━━━━━ Information shown

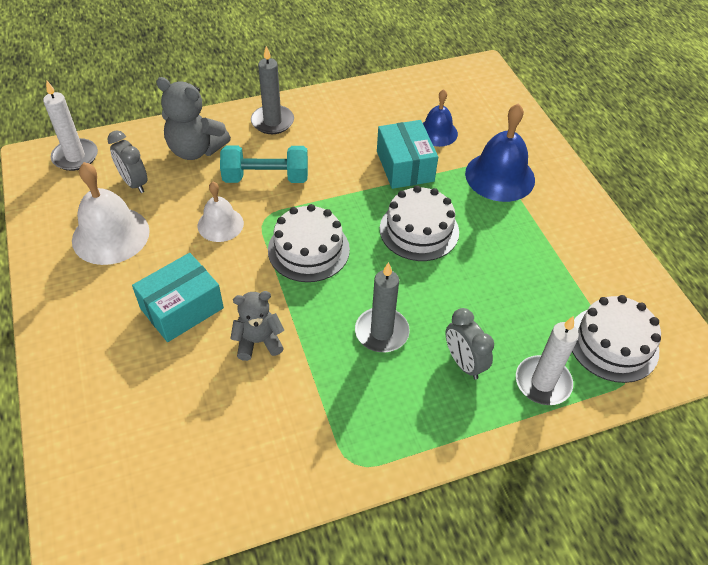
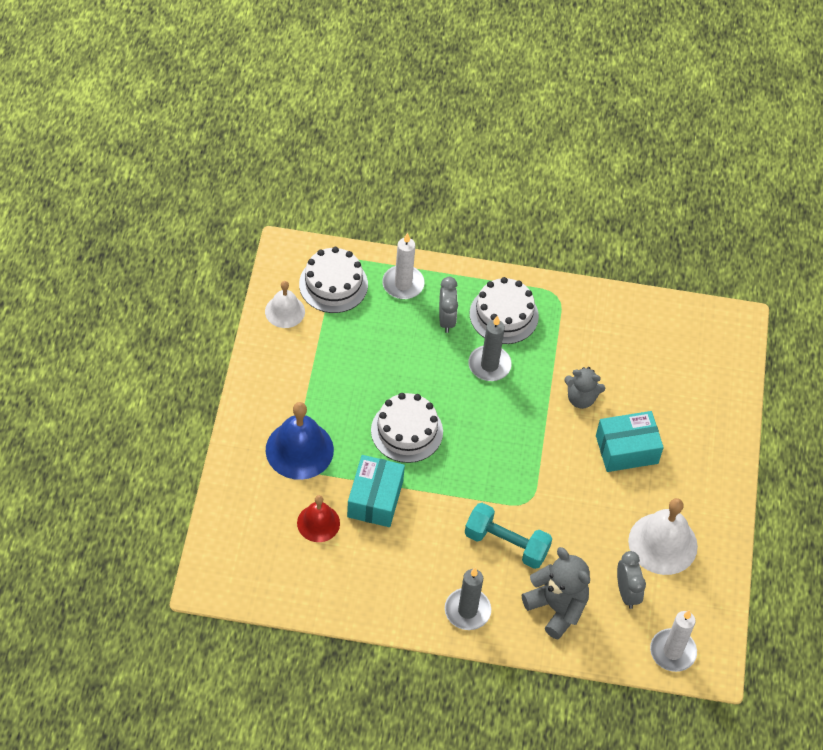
camera: 155 degrees left, 5 degrees up
(220, 224) = (567, 512): white bell -> white bell (285, 311)
(308, 250) = (506, 455): white cake -> white cake (504, 315)
(437, 132) = (318, 523): blue bell -> red bell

━━━━━━━━━━

● Instructions for the task: Everything from the line containing "(220, 224) = (567, 512): white" through the final line of the listing, inclusive, must be reproduced exactly; leave out the rest.

● Expected answer:
(220, 224) = (567, 512): white bell -> white bell (285, 311)
(308, 250) = (506, 455): white cake -> white cake (504, 315)
(437, 132) = (318, 523): blue bell -> red bell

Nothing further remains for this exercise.